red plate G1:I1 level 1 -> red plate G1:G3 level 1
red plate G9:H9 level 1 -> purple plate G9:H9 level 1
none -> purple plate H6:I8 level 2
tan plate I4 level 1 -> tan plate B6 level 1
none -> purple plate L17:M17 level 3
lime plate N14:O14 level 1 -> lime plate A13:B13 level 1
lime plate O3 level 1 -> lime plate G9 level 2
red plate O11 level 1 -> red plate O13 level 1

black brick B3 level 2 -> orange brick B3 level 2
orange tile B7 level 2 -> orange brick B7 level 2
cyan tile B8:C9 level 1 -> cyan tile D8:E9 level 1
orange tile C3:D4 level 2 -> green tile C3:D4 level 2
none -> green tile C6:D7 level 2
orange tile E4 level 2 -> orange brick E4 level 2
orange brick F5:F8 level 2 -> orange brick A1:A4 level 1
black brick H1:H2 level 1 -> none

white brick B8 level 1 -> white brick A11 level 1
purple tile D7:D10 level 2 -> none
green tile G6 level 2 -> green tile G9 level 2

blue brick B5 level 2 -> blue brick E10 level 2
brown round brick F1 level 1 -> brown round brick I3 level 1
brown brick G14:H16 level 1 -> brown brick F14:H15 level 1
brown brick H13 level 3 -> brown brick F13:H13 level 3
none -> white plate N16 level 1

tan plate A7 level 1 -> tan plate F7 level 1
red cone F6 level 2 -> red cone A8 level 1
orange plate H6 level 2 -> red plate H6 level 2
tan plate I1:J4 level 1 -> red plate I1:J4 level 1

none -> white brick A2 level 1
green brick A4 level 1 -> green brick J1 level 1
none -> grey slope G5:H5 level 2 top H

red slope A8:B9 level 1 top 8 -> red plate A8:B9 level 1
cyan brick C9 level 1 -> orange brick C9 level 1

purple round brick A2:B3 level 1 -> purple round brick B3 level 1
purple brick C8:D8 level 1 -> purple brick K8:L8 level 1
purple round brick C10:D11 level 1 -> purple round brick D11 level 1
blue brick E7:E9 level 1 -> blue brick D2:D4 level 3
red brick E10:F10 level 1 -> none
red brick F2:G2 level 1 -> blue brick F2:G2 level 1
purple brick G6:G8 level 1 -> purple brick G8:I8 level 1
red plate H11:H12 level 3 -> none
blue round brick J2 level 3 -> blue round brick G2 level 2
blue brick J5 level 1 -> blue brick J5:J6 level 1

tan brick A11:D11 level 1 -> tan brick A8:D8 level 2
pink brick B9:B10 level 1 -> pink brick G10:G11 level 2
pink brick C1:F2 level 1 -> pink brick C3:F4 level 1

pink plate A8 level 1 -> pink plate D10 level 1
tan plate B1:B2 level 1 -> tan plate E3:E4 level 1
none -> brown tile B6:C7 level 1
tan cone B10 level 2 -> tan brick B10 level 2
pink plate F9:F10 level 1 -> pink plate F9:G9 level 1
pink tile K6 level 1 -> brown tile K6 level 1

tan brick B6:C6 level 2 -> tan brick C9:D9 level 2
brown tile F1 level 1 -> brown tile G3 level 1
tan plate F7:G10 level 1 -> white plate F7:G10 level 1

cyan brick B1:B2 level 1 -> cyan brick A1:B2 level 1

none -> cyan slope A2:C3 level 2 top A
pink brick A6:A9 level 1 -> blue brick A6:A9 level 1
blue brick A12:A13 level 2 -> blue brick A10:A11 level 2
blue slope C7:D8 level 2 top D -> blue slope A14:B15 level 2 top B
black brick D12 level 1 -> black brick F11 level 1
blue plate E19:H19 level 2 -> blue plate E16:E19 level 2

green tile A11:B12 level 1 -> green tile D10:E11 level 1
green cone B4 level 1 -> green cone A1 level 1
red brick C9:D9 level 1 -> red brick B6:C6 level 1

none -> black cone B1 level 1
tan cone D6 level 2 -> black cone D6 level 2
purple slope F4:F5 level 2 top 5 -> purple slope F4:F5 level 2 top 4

» **WORK INSTRUCTIONS**
Look through the records and copy down every line that holds "tile".

» **OUTPUT OF THE TASK**
orange tile B7 level 2 -> orange brick B7 level 2
cyan tile B8:C9 level 1 -> cyan tile D8:E9 level 1
orange tile C3:D4 level 2 -> green tile C3:D4 level 2
none -> green tile C6:D7 level 2
orange tile E4 level 2 -> orange brick E4 level 2
purple tile D7:D10 level 2 -> none
green tile G6 level 2 -> green tile G9 level 2
none -> brown tile B6:C7 level 1
pink tile K6 level 1 -> brown tile K6 level 1
brown tile F1 level 1 -> brown tile G3 level 1
green tile A11:B12 level 1 -> green tile D10:E11 level 1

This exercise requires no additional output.